Using the data below, set down every line from the one containing "brown mushroom: 3 -> 2" through the one containing "yellow house: 0 -> 4", inclusive and unchanged. Pictures are to be skipped.

Exercise materials »
>>>

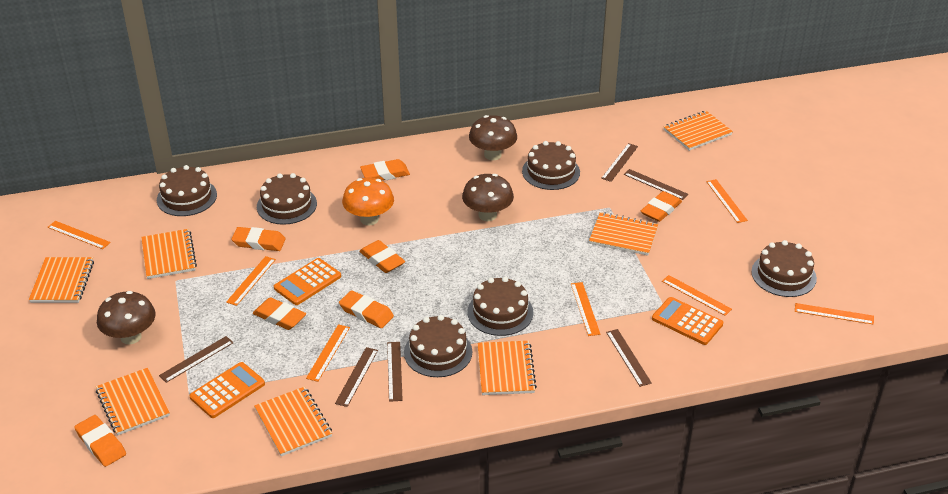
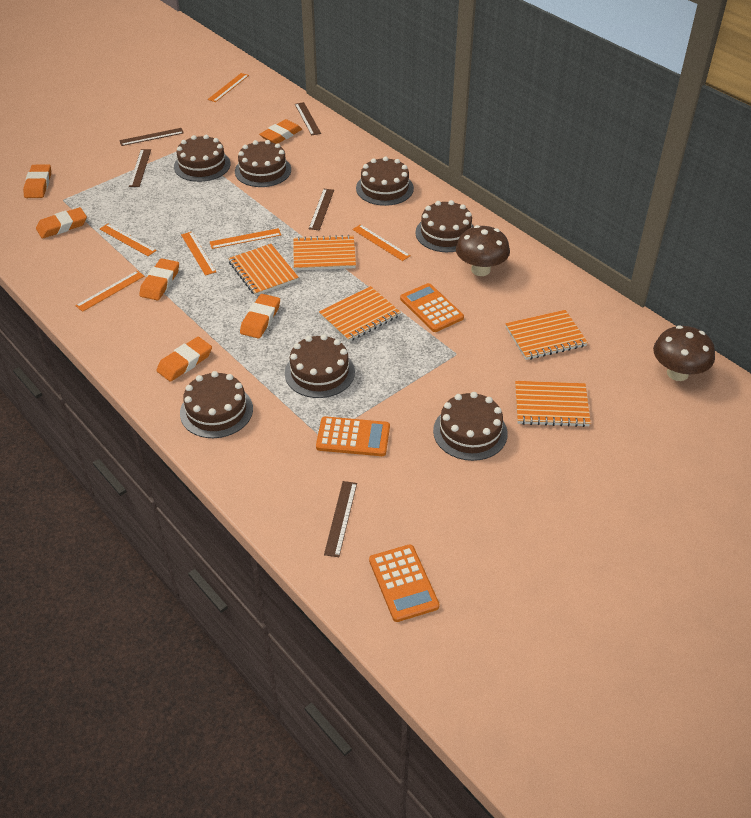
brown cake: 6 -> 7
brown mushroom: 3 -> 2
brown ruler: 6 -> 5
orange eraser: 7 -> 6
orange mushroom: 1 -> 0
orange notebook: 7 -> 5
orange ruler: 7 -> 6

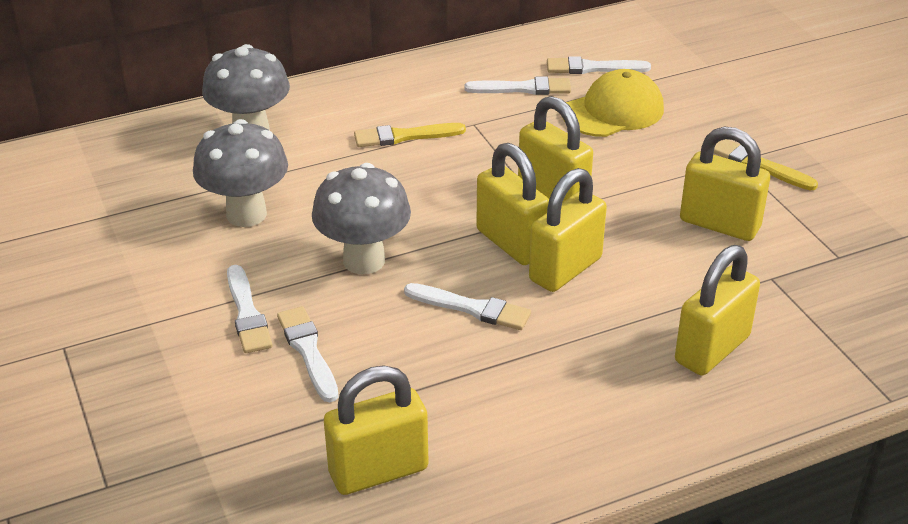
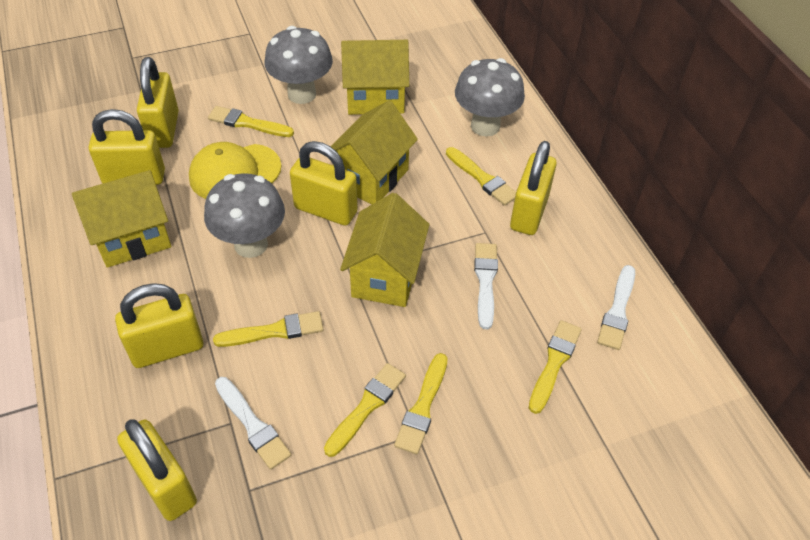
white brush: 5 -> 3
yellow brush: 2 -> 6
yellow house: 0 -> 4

<<<
>>>

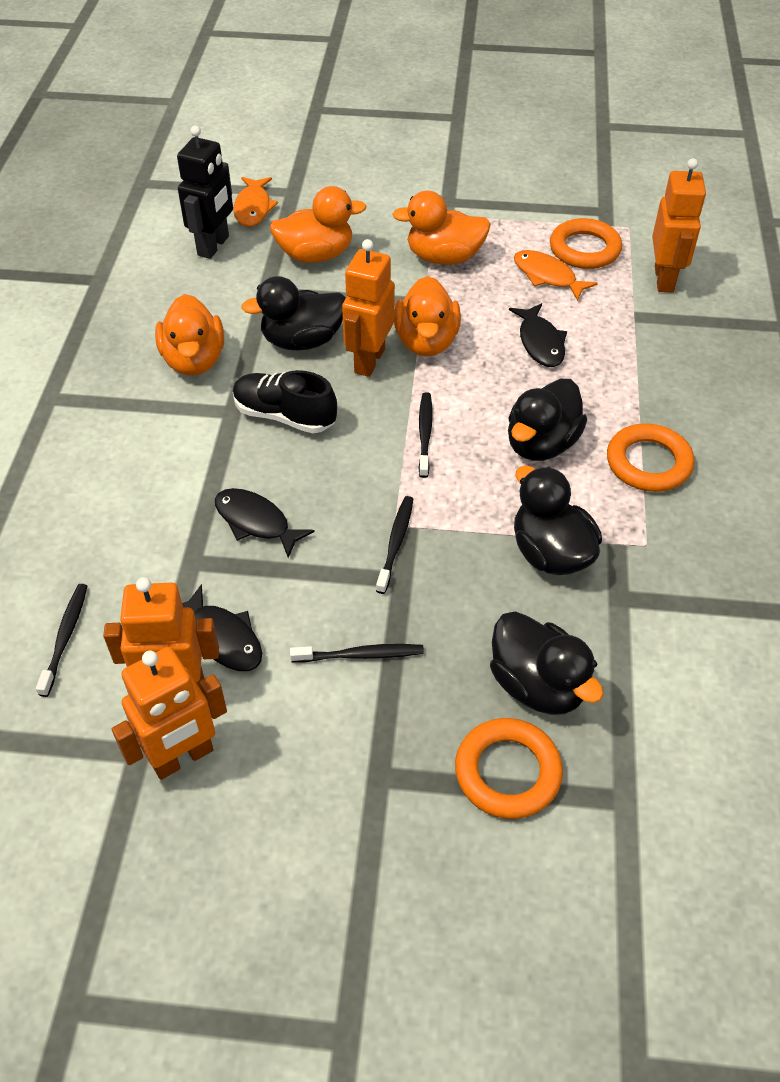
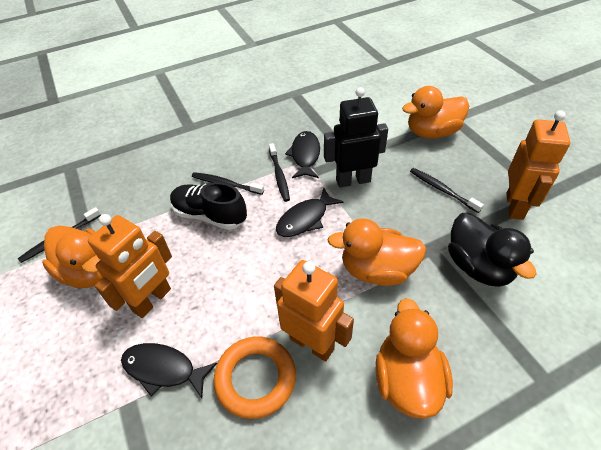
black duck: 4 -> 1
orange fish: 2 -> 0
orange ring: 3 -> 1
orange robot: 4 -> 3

<<<

Output »
brown mushroom: 3 -> 2
brown ruler: 6 -> 5
orange eraser: 7 -> 6
orange mushroom: 1 -> 0
orange notebook: 7 -> 5
orange ruler: 7 -> 6

white brush: 5 -> 3
yellow brush: 2 -> 6
yellow house: 0 -> 4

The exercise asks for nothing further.